Task statement: Locate and copy each line in the data that contains the word "AGND".

Record excerpts:
════════════════════
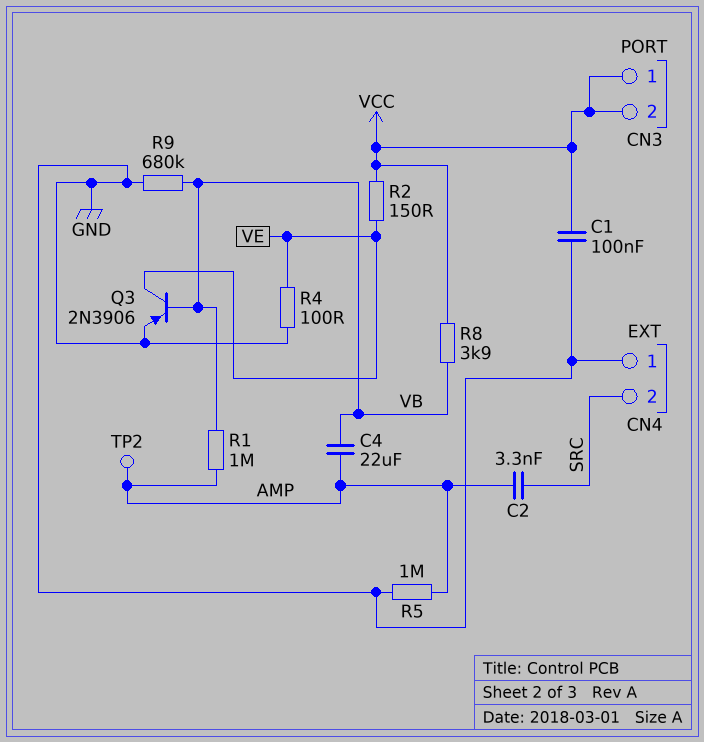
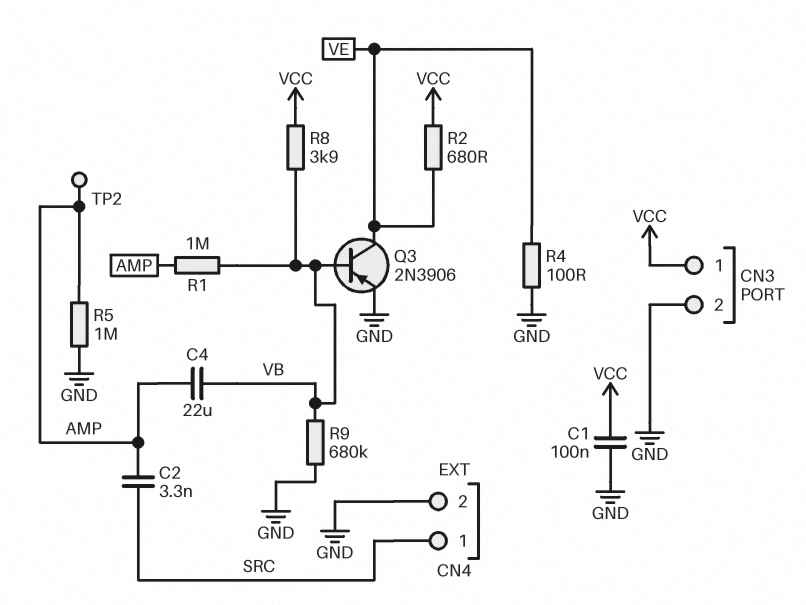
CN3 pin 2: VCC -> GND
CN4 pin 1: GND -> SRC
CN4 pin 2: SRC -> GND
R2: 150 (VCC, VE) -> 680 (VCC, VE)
════════════════════
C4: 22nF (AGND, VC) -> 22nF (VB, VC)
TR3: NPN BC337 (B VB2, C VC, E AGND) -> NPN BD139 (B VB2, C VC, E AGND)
════════════════════
Answer box:
C4: 22nF (AGND, VC) -> 22nF (VB, VC)
TR3: NPN BC337 (B VB2, C VC, E AGND) -> NPN BD139 (B VB2, C VC, E AGND)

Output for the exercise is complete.